* [What is expected]:
Copy everything in the listing below word for word, apart from any images.

### Provided data

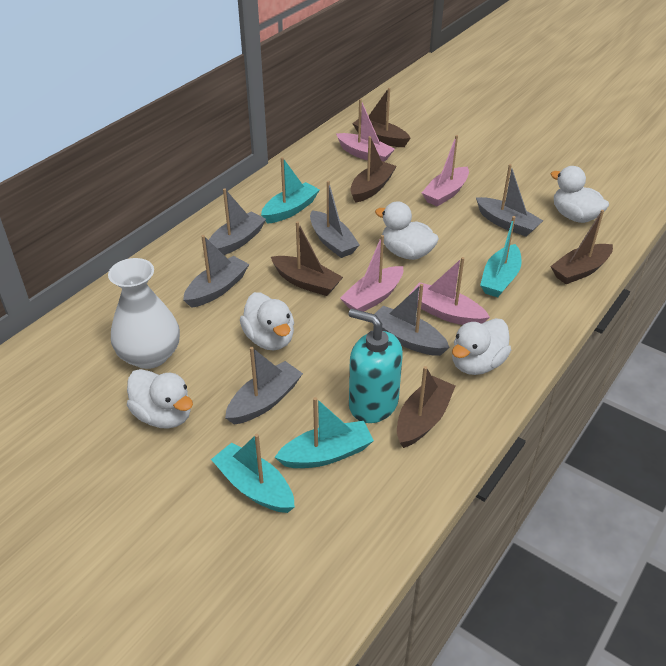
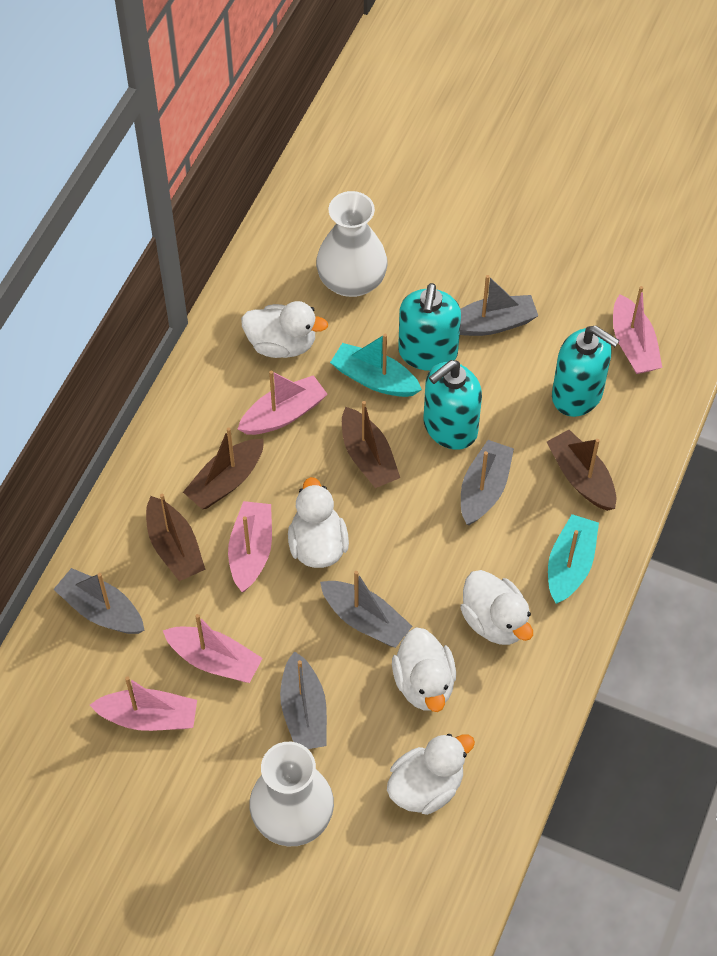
brown boat: 5 -> 4
grey boat: 6 -> 5
pink boat: 4 -> 5
turquoise boat: 4 -> 2
turquoise soap dispenser: 1 -> 3
white vase: 1 -> 2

######

* [Output below]:
brown boat: 5 -> 4
grey boat: 6 -> 5
pink boat: 4 -> 5
turquoise boat: 4 -> 2
turquoise soap dispenser: 1 -> 3
white vase: 1 -> 2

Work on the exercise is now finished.